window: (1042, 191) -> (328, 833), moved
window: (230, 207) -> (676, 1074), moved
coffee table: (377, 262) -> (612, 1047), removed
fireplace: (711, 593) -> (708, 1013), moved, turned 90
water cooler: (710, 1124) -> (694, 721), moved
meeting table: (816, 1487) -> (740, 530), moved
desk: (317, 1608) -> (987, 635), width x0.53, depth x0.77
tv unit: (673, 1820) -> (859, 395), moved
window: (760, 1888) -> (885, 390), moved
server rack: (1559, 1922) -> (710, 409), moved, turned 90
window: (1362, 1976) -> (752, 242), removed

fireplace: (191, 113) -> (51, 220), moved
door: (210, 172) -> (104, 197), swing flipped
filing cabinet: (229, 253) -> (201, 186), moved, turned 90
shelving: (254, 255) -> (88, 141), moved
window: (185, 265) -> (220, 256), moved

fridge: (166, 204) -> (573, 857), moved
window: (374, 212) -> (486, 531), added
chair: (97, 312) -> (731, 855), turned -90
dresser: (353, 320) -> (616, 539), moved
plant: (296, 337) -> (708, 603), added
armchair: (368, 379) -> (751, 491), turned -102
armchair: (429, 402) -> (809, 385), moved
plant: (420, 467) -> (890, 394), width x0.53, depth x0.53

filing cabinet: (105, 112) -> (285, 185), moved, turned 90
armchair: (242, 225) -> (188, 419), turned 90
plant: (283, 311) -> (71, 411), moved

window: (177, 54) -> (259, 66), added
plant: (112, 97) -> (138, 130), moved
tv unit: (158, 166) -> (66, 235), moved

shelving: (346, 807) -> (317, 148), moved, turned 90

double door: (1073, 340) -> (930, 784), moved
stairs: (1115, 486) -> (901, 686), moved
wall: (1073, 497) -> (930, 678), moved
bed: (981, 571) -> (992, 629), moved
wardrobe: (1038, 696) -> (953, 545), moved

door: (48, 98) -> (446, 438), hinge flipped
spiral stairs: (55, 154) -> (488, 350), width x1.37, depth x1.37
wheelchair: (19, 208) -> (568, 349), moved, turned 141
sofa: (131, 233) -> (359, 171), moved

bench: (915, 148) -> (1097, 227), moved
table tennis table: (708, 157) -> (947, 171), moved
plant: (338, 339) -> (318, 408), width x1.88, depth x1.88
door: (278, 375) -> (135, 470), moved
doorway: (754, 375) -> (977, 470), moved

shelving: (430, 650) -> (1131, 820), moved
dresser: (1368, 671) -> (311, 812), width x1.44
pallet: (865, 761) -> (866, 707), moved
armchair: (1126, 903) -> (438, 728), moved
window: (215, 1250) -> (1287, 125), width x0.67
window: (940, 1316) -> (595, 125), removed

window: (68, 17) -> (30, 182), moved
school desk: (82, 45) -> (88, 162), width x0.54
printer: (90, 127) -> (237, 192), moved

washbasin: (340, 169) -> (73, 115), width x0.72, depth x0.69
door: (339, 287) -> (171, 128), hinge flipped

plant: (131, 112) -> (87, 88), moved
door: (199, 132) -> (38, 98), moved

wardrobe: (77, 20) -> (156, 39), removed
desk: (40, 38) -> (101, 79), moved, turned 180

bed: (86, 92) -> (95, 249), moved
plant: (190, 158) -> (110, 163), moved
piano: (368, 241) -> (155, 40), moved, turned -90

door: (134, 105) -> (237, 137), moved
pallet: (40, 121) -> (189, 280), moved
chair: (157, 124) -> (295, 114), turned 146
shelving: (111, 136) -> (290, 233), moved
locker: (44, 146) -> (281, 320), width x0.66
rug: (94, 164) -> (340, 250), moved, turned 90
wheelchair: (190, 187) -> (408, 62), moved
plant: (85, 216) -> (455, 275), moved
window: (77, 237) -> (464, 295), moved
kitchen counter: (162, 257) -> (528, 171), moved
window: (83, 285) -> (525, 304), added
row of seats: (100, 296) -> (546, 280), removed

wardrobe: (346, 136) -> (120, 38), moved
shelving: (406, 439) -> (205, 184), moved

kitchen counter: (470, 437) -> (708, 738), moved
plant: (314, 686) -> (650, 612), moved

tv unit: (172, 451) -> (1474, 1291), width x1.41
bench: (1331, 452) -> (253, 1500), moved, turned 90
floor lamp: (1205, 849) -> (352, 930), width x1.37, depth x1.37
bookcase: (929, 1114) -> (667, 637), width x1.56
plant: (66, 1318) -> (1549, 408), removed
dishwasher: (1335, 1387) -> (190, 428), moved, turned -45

### Action item:
Your task is to transcribe, with no changes, only the lines of the listing above that lie between the line holding "shelving: (254, 255) -> (88, 141), moved" and the line holding "plant: (296, 337) -> (708, 603), added", inclusive.

### Written response:
shelving: (254, 255) -> (88, 141), moved
window: (185, 265) -> (220, 256), moved

fridge: (166, 204) -> (573, 857), moved
window: (374, 212) -> (486, 531), added
chair: (97, 312) -> (731, 855), turned -90
dresser: (353, 320) -> (616, 539), moved
plant: (296, 337) -> (708, 603), added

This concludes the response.